- **Work item**
Extract the complete listing and output it unchanged.

- **Records for this exercise**
|---|

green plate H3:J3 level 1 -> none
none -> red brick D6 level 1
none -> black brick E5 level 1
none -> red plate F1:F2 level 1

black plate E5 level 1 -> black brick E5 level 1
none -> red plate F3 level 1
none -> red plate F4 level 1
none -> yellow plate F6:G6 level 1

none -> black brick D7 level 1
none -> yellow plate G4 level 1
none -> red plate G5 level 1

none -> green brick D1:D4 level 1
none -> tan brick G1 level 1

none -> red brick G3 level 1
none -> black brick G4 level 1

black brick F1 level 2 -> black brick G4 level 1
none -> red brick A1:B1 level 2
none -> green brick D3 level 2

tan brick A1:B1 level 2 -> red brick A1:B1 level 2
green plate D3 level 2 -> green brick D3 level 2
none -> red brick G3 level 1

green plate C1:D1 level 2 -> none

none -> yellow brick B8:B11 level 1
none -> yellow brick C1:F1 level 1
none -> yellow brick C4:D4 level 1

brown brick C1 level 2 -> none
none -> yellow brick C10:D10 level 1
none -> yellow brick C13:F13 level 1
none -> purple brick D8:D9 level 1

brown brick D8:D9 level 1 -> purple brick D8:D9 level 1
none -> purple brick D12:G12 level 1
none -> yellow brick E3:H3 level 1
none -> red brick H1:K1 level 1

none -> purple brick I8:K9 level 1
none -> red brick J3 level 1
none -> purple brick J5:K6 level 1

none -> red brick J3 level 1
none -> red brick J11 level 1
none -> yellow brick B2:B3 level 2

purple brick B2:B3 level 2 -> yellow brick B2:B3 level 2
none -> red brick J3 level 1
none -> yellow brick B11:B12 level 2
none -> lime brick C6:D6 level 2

|---|

- **Solution below**
green plate H3:J3 level 1 -> none
none -> red brick D6 level 1
none -> black brick E5 level 1
none -> red plate F1:F2 level 1

black plate E5 level 1 -> black brick E5 level 1
none -> red plate F3 level 1
none -> red plate F4 level 1
none -> yellow plate F6:G6 level 1

none -> black brick D7 level 1
none -> yellow plate G4 level 1
none -> red plate G5 level 1

none -> green brick D1:D4 level 1
none -> tan brick G1 level 1

none -> red brick G3 level 1
none -> black brick G4 level 1

black brick F1 level 2 -> black brick G4 level 1
none -> red brick A1:B1 level 2
none -> green brick D3 level 2

tan brick A1:B1 level 2 -> red brick A1:B1 level 2
green plate D3 level 2 -> green brick D3 level 2
none -> red brick G3 level 1

green plate C1:D1 level 2 -> none

none -> yellow brick B8:B11 level 1
none -> yellow brick C1:F1 level 1
none -> yellow brick C4:D4 level 1

brown brick C1 level 2 -> none
none -> yellow brick C10:D10 level 1
none -> yellow brick C13:F13 level 1
none -> purple brick D8:D9 level 1

brown brick D8:D9 level 1 -> purple brick D8:D9 level 1
none -> purple brick D12:G12 level 1
none -> yellow brick E3:H3 level 1
none -> red brick H1:K1 level 1

none -> purple brick I8:K9 level 1
none -> red brick J3 level 1
none -> purple brick J5:K6 level 1

none -> red brick J3 level 1
none -> red brick J11 level 1
none -> yellow brick B2:B3 level 2

purple brick B2:B3 level 2 -> yellow brick B2:B3 level 2
none -> red brick J3 level 1
none -> yellow brick B11:B12 level 2
none -> lime brick C6:D6 level 2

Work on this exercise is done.